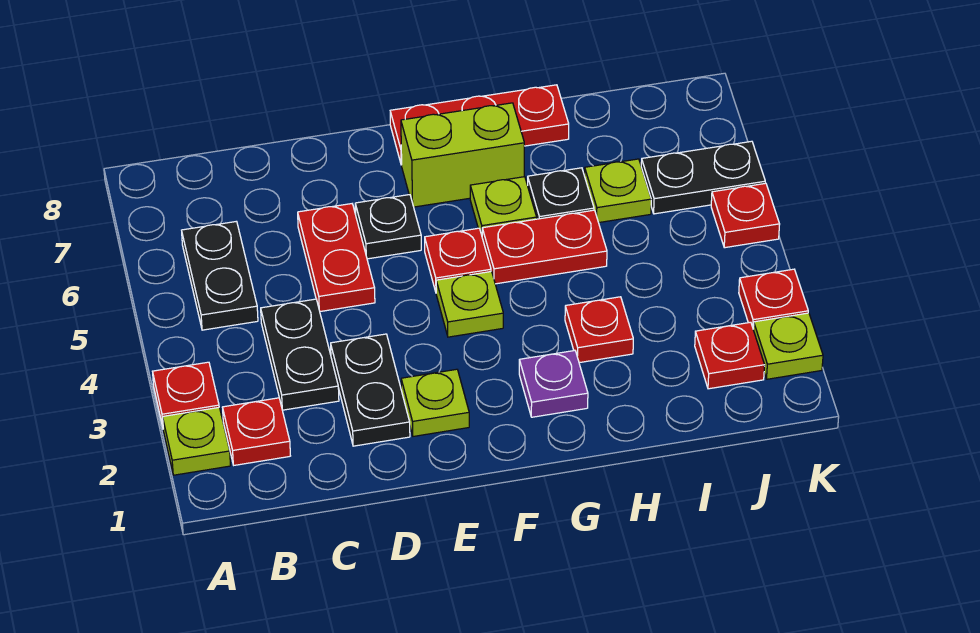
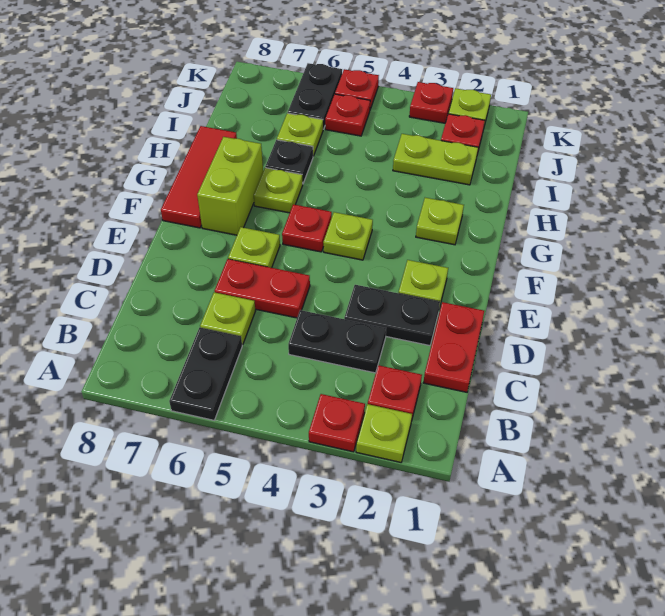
black plate B5:B6 level 1 -> black plate A6:B6 level 1
none -> lime plate C6 level 1
black plate E6 level 1 -> lime plate E6 level 1
red plate F8:H8 level 1 -> red tile F8:H8 level 1
purple plate G2 level 1 -> lime plate G2 level 1
red plate G5:H5 level 1 -> red plate C1:D1 level 1
red plate H3 level 1 -> red plate J5 level 1
none -> lime plate I2:I3 level 1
-=-=-
### What you need to do
The answer should be a single number: the count of lines in the data that include the string "lime".

### Result
4